= Exercise =
Show all lines containing "blanco" from the data below.

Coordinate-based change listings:
'''

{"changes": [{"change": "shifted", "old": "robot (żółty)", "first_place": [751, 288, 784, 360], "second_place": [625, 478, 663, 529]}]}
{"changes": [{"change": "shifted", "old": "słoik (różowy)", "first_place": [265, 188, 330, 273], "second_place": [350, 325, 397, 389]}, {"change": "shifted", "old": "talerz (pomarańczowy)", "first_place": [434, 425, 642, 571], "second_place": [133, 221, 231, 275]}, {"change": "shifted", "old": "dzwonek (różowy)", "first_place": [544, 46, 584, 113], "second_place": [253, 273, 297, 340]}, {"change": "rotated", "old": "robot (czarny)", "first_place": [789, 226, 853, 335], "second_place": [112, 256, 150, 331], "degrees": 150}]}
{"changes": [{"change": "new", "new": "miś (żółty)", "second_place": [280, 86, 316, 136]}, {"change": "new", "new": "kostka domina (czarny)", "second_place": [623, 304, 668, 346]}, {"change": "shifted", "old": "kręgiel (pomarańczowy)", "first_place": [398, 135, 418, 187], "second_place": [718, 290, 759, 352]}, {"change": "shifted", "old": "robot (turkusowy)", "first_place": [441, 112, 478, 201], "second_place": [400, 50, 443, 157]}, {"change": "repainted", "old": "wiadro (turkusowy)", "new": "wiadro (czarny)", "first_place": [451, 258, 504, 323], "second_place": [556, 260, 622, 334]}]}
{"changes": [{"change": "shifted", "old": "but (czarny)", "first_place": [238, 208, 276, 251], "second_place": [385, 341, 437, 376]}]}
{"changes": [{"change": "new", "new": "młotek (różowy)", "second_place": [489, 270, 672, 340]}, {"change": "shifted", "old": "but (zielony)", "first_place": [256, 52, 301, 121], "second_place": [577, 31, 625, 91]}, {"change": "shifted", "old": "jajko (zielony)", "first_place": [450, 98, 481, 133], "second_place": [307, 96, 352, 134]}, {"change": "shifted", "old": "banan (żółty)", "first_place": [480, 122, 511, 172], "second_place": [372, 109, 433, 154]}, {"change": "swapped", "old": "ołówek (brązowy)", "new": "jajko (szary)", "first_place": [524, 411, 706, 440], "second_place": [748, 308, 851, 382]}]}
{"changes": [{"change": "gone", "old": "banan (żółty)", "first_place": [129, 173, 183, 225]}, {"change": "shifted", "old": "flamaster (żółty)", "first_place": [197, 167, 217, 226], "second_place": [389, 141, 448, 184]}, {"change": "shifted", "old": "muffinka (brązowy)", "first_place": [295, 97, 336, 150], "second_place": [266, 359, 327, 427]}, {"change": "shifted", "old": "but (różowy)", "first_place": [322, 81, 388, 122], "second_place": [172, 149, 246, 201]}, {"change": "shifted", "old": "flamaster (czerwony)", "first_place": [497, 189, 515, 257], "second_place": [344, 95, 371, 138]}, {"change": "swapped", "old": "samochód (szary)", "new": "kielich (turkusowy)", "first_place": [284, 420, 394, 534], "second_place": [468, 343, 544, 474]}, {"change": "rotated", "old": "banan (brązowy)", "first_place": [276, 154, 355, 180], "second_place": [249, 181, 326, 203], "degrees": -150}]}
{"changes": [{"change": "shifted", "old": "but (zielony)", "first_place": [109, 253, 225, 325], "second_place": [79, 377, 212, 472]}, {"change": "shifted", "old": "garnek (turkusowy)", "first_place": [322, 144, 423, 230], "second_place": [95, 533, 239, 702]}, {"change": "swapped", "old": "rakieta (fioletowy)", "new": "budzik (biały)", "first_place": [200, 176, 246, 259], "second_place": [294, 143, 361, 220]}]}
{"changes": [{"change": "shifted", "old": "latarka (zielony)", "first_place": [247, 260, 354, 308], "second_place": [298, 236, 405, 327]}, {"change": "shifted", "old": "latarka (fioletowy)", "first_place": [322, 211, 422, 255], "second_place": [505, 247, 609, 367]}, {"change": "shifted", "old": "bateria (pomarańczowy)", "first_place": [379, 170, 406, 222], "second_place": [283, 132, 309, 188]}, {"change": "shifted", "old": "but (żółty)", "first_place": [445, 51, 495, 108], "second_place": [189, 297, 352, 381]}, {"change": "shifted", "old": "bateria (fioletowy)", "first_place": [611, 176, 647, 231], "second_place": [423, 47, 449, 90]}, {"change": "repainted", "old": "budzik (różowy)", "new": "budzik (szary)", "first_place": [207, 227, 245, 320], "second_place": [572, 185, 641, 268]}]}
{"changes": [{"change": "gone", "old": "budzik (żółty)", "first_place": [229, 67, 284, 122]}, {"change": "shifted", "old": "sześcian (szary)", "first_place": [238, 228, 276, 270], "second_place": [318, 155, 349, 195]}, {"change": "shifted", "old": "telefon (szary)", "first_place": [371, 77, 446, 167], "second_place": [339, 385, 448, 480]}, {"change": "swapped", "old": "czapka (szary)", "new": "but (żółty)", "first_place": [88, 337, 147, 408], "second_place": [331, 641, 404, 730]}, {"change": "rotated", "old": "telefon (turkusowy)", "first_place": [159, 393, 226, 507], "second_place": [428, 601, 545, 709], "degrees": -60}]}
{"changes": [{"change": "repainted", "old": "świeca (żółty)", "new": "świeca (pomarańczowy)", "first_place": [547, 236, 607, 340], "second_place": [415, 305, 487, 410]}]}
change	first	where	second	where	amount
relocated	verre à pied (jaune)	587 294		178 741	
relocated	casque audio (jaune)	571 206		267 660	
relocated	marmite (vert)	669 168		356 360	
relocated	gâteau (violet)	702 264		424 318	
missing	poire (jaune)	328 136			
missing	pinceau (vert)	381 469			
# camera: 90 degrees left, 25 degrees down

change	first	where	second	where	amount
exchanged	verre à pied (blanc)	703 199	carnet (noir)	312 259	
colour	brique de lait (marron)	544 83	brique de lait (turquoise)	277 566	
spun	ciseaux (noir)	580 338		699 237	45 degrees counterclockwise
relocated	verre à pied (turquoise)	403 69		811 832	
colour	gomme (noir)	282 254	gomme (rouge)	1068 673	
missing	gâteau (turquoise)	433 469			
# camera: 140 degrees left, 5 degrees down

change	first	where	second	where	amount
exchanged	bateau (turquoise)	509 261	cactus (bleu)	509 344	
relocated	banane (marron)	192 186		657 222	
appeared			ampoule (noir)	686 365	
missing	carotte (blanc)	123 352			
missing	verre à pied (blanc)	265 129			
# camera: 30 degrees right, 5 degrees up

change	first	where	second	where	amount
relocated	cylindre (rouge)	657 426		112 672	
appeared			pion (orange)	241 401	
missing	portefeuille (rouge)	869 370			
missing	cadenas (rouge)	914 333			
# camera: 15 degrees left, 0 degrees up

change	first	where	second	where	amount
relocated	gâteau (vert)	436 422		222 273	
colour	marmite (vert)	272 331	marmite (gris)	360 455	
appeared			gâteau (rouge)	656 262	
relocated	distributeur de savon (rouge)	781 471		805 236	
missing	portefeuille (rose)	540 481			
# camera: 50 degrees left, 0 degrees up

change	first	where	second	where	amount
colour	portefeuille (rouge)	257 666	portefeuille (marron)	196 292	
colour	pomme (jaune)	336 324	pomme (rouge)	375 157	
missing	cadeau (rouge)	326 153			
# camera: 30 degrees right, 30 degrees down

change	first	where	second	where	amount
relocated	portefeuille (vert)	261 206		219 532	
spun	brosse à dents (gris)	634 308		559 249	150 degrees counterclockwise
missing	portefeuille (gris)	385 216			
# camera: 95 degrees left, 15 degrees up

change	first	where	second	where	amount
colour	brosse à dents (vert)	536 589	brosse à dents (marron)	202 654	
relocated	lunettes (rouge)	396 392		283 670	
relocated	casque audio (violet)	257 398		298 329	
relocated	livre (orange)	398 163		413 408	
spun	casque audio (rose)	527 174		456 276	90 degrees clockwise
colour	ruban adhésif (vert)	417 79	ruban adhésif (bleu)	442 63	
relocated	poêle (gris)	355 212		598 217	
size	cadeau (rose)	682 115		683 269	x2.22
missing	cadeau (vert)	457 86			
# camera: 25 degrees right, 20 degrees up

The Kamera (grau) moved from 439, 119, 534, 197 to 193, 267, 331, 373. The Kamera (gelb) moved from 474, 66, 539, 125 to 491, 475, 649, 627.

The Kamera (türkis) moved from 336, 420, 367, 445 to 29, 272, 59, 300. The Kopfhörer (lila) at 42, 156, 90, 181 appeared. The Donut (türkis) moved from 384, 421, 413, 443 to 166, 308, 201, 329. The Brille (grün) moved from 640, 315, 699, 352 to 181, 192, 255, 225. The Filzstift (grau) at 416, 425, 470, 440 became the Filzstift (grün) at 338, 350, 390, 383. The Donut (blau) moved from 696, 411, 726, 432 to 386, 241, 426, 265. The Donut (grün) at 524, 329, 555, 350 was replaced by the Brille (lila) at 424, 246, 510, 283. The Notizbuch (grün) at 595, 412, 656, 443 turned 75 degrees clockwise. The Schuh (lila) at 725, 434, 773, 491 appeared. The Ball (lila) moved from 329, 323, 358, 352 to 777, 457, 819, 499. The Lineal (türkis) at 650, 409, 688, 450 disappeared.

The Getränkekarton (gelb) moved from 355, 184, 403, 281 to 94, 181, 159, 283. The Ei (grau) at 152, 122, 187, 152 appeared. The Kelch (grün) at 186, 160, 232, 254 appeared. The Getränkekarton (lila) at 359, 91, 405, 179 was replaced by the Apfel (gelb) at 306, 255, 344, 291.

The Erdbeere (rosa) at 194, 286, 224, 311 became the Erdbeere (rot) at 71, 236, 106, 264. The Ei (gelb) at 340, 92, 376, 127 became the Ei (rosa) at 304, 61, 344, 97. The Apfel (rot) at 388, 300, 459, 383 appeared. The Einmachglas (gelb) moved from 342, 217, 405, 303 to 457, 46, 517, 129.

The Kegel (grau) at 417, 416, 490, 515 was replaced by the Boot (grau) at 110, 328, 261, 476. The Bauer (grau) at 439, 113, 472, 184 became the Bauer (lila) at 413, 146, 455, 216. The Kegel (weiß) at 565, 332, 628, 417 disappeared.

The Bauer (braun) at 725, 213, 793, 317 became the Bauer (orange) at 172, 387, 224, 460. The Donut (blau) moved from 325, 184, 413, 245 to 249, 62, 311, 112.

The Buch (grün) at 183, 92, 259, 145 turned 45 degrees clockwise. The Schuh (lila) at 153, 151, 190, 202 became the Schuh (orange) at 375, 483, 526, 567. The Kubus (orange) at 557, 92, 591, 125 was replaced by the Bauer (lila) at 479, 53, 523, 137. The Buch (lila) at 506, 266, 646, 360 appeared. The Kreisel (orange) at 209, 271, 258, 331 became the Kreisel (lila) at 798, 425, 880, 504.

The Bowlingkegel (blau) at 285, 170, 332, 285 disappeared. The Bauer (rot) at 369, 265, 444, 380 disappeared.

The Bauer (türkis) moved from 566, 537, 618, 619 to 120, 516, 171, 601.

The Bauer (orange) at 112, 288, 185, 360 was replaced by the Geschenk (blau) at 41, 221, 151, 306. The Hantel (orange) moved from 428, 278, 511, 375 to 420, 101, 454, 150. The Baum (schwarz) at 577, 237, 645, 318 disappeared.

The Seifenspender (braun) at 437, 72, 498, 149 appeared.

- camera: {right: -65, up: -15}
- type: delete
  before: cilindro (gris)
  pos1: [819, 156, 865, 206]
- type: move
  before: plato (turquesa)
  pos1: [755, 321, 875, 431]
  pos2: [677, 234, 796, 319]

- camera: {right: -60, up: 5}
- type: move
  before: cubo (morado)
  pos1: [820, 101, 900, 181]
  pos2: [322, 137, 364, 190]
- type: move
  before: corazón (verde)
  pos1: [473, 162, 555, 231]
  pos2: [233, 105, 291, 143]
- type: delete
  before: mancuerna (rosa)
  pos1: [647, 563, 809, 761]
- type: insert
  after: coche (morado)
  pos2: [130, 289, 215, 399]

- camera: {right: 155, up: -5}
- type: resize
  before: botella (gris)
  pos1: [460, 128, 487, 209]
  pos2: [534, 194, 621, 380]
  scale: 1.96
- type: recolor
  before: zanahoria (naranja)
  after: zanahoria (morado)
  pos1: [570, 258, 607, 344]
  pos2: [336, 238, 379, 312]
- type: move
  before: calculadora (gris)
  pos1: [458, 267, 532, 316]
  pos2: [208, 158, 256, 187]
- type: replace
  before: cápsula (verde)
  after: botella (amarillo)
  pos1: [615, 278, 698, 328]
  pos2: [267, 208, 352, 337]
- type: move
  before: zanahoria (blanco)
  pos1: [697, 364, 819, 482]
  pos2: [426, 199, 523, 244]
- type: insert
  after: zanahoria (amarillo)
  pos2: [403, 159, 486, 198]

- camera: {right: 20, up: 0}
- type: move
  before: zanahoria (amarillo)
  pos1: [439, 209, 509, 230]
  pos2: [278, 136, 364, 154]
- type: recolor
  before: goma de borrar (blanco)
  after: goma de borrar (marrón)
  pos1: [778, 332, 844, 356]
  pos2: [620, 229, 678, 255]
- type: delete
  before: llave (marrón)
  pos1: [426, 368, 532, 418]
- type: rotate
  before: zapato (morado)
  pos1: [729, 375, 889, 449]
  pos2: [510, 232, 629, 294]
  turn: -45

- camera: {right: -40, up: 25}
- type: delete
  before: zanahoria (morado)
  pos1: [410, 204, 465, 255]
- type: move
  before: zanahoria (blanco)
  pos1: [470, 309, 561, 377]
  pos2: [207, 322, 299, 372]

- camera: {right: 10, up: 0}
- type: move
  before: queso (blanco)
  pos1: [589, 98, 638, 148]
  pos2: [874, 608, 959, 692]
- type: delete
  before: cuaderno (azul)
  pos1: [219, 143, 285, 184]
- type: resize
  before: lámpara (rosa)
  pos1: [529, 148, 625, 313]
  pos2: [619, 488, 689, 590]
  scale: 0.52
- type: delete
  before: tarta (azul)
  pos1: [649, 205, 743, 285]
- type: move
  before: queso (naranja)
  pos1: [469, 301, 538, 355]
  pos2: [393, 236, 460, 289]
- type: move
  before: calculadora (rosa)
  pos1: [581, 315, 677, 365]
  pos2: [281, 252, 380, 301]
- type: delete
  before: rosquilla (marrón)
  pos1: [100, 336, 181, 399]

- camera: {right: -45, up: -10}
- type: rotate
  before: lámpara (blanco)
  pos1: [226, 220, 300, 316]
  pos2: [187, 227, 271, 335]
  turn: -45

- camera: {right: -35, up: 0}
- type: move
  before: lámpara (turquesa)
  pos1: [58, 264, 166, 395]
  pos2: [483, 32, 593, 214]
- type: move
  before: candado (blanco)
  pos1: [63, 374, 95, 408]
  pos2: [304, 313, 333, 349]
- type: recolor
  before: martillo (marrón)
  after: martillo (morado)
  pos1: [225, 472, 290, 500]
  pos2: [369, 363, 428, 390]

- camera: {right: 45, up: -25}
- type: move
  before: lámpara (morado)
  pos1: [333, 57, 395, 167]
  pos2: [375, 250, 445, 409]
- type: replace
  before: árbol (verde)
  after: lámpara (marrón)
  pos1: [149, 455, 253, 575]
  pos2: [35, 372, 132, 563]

'''

= Result =
  before: zanahoria (blanco)
  before: goma de borrar (blanco)
  before: zanahoria (blanco)
  before: queso (blanco)
  before: lámpara (blanco)
  before: candado (blanco)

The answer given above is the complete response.